__Task description__
Track down each line below containing the string "blue" and copy it.

__Dataset excerpts__
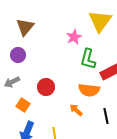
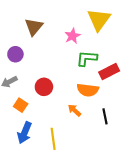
brown triangle: (25, 27) -> (34, 27), moved
green L-shape: (88, 59) -> (87, 58), turned 80

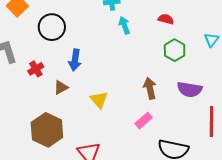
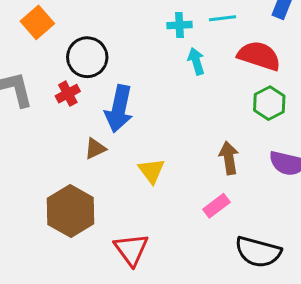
red semicircle: (166, 19) -> (259, 56), size x1.8
blue arrow: (75, 60) -> (119, 109), size x1.4
red cross: (36, 69) -> (68, 94), moved

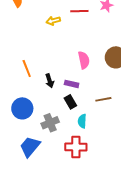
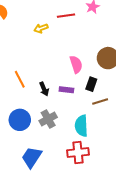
black rectangle: (70, 102) -> (91, 84), moved, turned 56
cyan semicircle: (82, 121) -> (81, 126), size x1.5
gray cross: (50, 123) -> (48, 119), moved

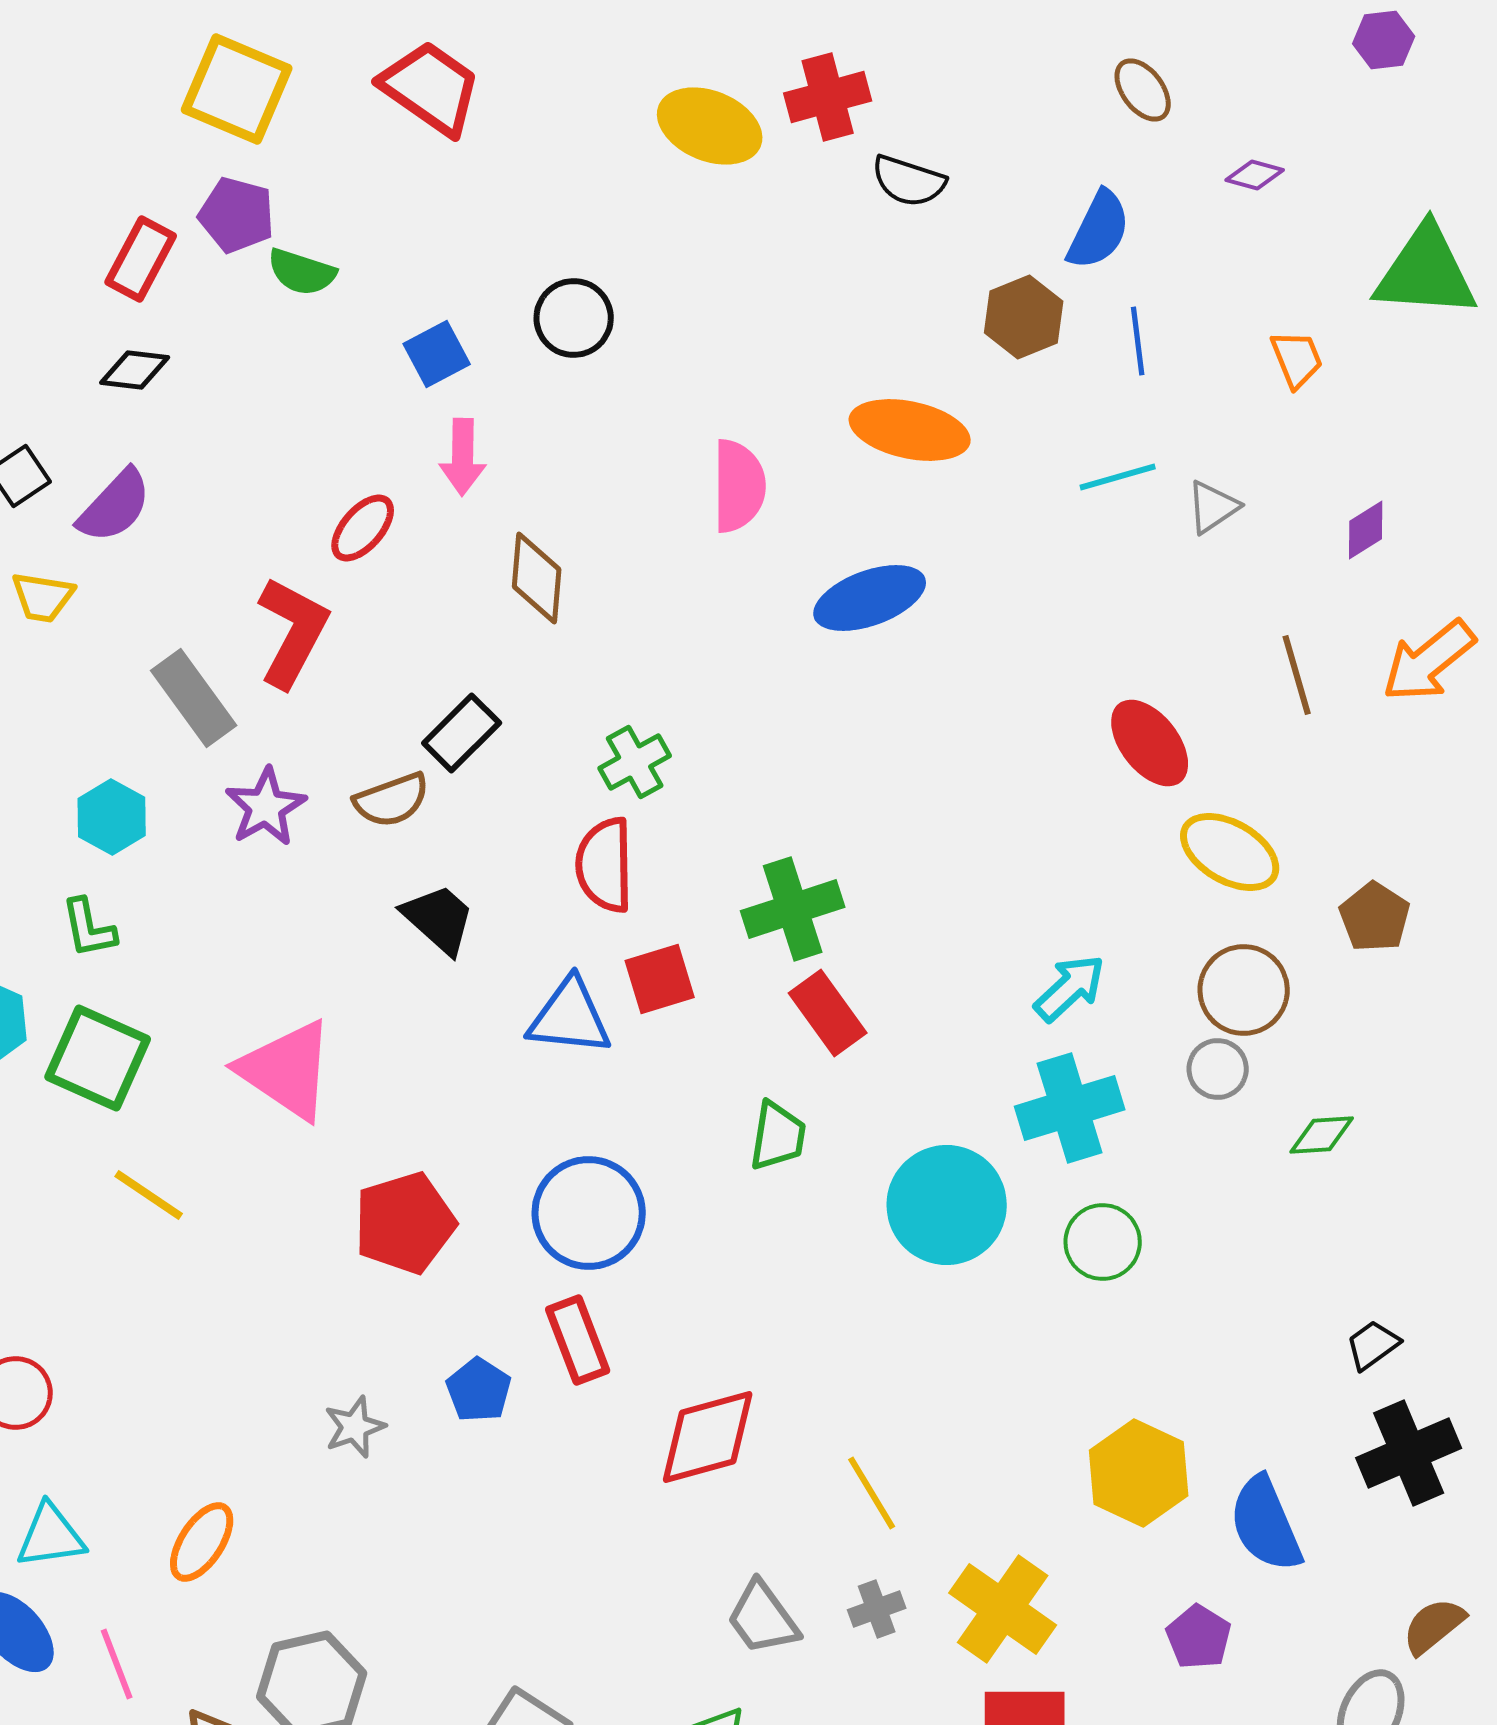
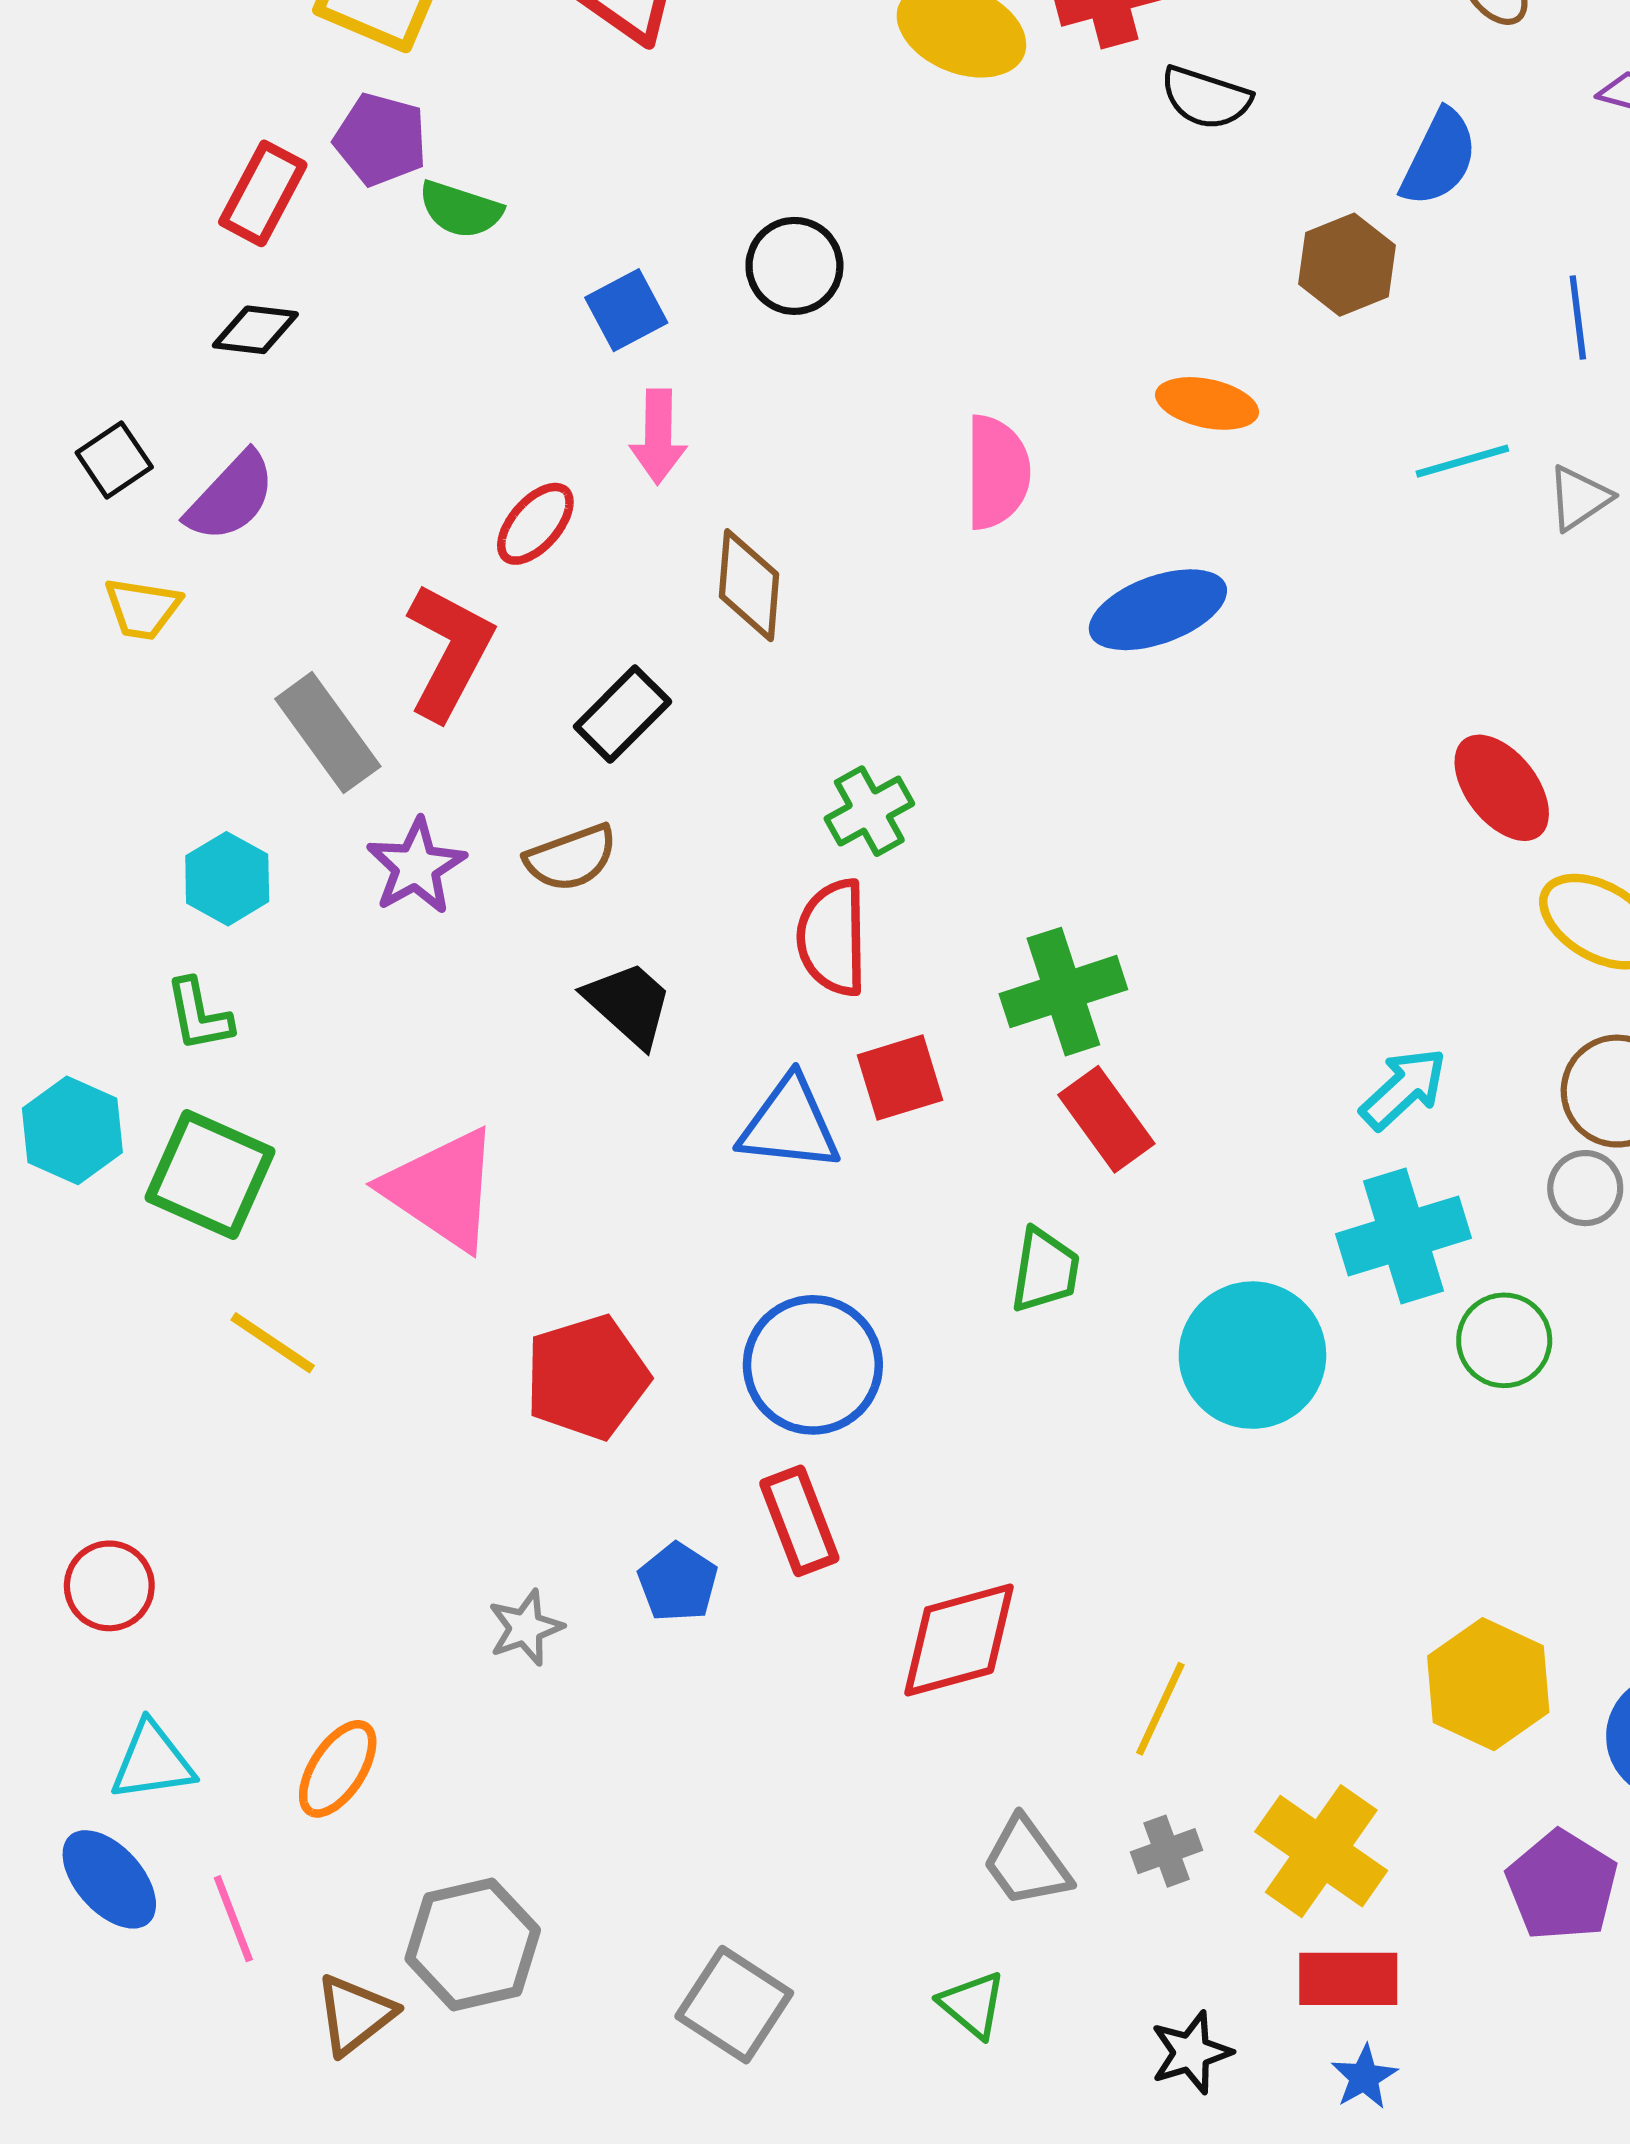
blue line: (1138, 341) -> (1578, 317), moved
orange ellipse: (910, 430) -> (1207, 403), size x0.7
black rectangle: (462, 733) -> (623, 714), moved
green circle: (1103, 1242) -> (1504, 1340), moved
yellow line: (872, 1493) -> (1160, 1709), turned 56
purple pentagon: (1199, 1637) -> (1562, 1886), size x1.4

__Response__
blue arrow: (75, 60) -> (119, 109), size x1.4
blue line: (1138, 341) -> (1578, 317), moved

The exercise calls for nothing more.